[Extracted records]
[Start of Attachment]

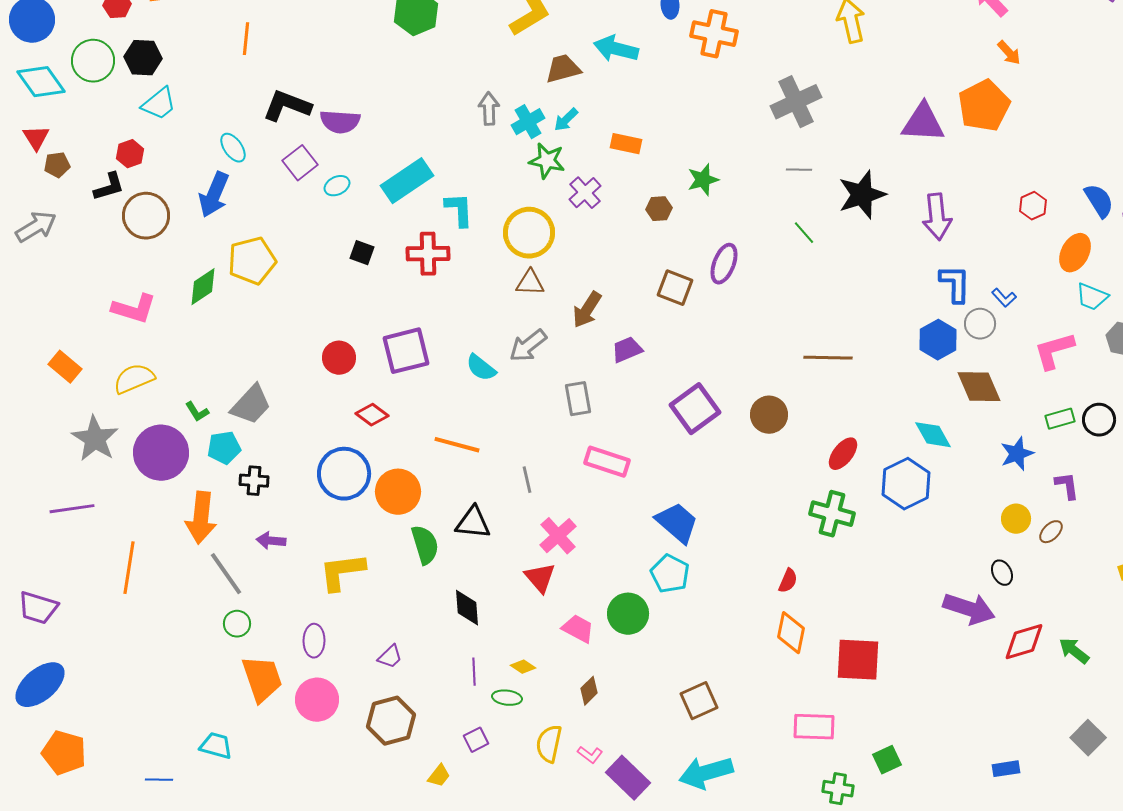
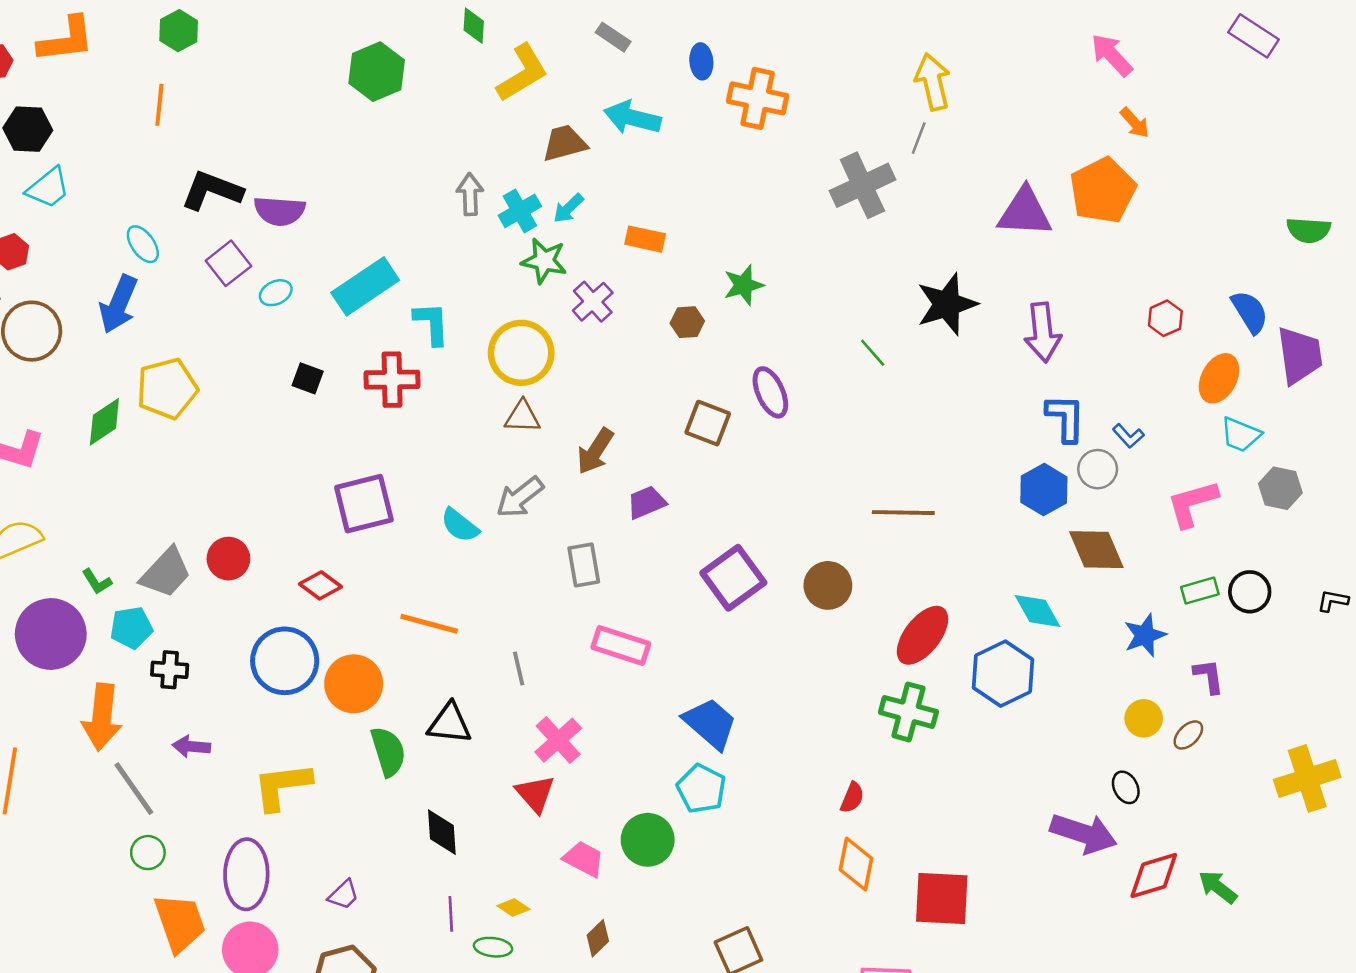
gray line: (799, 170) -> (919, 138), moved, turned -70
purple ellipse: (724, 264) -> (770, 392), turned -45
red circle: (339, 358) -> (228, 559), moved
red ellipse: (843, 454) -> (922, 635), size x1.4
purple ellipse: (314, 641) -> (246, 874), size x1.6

[End of Attachment]

[WHAT YOU NEED TO DO]
Check the entries above for the word "moved" and copy every line where it turns up.

[ANSWER SECTION]
gray line: (799, 170) -> (919, 138), moved, turned -70
red circle: (339, 358) -> (228, 559), moved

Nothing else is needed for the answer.